For the entries below, repeat exactly each line starting with the one that contains "none -> lime brick G2:J2 level 2" and going on through the one that contains "tan round brick I13 level 1 -> none", and no others.

*-*-*

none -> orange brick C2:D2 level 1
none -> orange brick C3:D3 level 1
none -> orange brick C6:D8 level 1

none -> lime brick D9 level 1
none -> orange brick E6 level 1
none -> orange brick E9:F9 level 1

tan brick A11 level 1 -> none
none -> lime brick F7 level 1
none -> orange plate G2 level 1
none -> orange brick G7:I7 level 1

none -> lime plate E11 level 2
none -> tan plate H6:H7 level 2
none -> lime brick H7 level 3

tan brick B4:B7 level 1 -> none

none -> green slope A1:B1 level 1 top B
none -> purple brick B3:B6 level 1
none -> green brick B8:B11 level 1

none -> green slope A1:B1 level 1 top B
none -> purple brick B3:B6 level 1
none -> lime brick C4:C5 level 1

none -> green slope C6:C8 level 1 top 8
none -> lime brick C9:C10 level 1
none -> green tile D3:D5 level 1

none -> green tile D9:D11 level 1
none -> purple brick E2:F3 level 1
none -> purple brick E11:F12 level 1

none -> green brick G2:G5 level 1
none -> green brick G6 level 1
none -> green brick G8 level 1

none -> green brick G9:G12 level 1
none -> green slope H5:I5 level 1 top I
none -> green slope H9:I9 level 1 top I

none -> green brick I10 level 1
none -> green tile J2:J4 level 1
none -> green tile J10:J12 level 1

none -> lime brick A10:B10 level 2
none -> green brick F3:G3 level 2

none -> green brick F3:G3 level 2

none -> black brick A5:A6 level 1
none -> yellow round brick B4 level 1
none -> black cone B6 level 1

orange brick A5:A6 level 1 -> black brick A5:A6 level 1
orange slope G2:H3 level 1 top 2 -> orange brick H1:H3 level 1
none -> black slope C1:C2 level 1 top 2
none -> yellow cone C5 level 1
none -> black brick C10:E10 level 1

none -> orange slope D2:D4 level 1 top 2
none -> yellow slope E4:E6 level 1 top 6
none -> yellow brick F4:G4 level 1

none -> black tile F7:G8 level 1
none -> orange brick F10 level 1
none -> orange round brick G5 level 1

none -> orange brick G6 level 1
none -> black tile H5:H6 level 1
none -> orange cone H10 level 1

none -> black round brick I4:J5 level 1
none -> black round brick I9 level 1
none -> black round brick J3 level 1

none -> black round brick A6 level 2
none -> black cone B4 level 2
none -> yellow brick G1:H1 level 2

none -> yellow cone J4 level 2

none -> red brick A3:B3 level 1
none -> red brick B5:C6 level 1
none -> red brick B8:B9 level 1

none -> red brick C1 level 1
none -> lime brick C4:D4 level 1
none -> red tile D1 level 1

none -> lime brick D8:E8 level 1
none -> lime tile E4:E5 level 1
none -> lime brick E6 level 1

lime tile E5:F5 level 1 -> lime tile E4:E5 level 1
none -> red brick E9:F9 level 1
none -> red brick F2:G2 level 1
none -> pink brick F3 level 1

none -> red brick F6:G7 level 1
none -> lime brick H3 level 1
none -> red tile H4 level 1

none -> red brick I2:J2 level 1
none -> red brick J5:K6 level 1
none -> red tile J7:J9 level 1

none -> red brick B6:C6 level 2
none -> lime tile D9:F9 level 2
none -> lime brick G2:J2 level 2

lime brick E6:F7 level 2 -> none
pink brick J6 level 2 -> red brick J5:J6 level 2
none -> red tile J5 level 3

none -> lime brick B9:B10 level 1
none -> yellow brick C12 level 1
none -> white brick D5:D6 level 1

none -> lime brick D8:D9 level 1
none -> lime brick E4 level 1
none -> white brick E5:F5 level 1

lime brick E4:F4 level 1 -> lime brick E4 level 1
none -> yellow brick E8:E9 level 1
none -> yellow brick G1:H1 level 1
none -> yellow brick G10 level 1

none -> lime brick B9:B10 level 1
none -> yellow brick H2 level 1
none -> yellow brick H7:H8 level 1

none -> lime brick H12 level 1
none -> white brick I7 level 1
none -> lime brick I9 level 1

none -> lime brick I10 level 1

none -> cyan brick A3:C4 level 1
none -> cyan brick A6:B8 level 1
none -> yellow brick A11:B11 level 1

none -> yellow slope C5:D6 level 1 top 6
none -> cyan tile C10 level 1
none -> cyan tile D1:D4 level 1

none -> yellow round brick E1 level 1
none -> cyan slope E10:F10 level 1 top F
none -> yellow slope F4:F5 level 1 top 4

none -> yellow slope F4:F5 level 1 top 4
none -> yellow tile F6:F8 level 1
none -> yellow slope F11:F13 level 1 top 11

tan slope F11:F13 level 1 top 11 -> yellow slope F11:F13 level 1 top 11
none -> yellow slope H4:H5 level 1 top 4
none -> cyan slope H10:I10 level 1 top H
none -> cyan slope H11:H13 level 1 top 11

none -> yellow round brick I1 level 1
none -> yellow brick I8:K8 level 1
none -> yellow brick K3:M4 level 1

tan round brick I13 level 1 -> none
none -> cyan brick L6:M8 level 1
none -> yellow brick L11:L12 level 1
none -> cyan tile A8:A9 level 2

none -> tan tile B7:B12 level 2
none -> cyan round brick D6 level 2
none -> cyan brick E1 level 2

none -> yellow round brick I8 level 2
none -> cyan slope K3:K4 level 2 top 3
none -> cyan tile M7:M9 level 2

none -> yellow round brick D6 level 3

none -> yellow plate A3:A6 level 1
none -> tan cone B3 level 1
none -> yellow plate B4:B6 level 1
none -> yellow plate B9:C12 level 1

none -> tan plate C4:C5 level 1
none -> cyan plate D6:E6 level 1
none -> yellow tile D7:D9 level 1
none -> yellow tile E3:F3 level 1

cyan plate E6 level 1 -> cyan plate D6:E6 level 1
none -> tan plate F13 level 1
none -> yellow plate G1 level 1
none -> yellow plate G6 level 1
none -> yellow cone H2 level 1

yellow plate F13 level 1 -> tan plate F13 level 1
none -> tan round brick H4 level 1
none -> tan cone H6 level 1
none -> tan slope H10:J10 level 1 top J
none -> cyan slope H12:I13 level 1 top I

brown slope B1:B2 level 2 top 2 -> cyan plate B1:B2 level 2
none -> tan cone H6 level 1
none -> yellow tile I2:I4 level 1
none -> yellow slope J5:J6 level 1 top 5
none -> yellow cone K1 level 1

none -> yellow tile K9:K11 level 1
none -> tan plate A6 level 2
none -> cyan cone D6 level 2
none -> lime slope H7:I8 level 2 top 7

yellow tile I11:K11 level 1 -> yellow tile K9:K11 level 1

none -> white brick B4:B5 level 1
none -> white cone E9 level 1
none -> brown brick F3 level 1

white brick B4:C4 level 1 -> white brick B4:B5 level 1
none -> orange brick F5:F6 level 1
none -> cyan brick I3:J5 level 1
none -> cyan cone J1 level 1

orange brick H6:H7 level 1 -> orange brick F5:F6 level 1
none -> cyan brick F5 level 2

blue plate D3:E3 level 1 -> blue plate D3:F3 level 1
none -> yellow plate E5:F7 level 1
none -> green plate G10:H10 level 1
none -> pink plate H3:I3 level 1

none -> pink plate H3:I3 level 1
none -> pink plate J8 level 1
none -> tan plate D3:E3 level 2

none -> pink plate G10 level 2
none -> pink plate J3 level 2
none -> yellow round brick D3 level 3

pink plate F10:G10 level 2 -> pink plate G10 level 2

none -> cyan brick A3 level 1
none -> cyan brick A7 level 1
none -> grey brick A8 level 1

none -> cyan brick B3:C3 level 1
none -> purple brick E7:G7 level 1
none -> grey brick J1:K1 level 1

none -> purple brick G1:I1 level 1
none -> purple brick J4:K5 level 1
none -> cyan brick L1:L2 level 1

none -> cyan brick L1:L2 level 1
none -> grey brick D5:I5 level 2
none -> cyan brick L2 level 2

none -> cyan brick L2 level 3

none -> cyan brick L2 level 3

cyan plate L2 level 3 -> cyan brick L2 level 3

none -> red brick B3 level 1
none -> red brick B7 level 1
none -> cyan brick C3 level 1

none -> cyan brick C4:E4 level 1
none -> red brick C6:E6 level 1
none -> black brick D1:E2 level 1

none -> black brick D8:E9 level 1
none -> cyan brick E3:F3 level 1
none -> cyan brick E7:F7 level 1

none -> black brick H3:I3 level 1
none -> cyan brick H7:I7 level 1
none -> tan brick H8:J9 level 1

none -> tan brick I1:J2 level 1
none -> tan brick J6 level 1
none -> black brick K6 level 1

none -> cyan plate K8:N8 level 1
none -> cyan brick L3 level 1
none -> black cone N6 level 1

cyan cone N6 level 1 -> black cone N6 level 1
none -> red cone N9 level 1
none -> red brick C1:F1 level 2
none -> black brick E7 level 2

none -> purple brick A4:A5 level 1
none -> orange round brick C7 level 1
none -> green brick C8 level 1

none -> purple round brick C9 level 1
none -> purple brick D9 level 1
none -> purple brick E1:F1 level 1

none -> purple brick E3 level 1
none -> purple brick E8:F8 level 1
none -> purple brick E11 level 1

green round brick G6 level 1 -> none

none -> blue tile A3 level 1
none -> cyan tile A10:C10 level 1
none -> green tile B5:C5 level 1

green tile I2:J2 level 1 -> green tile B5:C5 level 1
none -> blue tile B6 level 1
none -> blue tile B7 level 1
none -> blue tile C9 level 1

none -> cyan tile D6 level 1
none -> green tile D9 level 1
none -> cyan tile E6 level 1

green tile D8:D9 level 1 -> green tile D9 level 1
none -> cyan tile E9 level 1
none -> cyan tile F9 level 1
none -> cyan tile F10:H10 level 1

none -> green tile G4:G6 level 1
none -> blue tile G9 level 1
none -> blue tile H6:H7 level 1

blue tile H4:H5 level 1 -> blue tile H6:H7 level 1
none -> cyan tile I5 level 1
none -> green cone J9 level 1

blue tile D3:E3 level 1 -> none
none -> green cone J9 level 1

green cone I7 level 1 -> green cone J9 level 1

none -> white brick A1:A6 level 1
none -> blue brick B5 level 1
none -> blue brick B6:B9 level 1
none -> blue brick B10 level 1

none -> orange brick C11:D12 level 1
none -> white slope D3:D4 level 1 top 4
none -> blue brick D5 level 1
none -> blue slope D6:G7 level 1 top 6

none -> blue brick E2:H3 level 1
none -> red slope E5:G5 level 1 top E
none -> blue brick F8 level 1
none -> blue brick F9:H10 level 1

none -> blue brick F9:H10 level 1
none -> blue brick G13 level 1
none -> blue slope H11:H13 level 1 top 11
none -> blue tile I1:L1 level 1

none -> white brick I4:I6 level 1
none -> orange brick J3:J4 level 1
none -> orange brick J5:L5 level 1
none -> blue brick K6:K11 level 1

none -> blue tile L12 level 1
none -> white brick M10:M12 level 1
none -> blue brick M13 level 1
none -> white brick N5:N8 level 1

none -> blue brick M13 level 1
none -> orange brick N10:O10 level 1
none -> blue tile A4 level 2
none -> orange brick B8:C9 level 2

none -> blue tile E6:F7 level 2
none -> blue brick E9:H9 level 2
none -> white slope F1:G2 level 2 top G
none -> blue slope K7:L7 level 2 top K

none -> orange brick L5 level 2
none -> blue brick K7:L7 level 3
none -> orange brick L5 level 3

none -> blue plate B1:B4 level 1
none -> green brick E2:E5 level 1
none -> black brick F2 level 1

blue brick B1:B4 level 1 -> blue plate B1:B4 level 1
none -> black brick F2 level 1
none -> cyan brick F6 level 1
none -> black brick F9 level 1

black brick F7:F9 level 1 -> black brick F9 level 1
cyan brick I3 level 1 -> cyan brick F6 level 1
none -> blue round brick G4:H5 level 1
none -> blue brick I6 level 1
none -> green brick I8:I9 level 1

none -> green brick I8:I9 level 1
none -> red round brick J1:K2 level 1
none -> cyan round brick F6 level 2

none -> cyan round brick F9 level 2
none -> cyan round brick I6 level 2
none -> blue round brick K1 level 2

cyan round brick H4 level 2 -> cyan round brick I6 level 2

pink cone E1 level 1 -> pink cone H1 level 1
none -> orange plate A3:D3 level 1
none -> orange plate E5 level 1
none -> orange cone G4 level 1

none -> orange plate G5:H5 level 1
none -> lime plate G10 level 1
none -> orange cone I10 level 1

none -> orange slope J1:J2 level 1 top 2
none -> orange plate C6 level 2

*-*-*

* **Result of this exercise**
none -> lime brick G2:J2 level 2

lime brick E6:F7 level 2 -> none
pink brick J6 level 2 -> red brick J5:J6 level 2
none -> red tile J5 level 3

none -> lime brick B9:B10 level 1
none -> yellow brick C12 level 1
none -> white brick D5:D6 level 1

none -> lime brick D8:D9 level 1
none -> lime brick E4 level 1
none -> white brick E5:F5 level 1

lime brick E4:F4 level 1 -> lime brick E4 level 1
none -> yellow brick E8:E9 level 1
none -> yellow brick G1:H1 level 1
none -> yellow brick G10 level 1

none -> lime brick B9:B10 level 1
none -> yellow brick H2 level 1
none -> yellow brick H7:H8 level 1

none -> lime brick H12 level 1
none -> white brick I7 level 1
none -> lime brick I9 level 1

none -> lime brick I10 level 1

none -> cyan brick A3:C4 level 1
none -> cyan brick A6:B8 level 1
none -> yellow brick A11:B11 level 1

none -> yellow slope C5:D6 level 1 top 6
none -> cyan tile C10 level 1
none -> cyan tile D1:D4 level 1

none -> yellow round brick E1 level 1
none -> cyan slope E10:F10 level 1 top F
none -> yellow slope F4:F5 level 1 top 4

none -> yellow slope F4:F5 level 1 top 4
none -> yellow tile F6:F8 level 1
none -> yellow slope F11:F13 level 1 top 11

tan slope F11:F13 level 1 top 11 -> yellow slope F11:F13 level 1 top 11
none -> yellow slope H4:H5 level 1 top 4
none -> cyan slope H10:I10 level 1 top H
none -> cyan slope H11:H13 level 1 top 11

none -> yellow round brick I1 level 1
none -> yellow brick I8:K8 level 1
none -> yellow brick K3:M4 level 1

tan round brick I13 level 1 -> none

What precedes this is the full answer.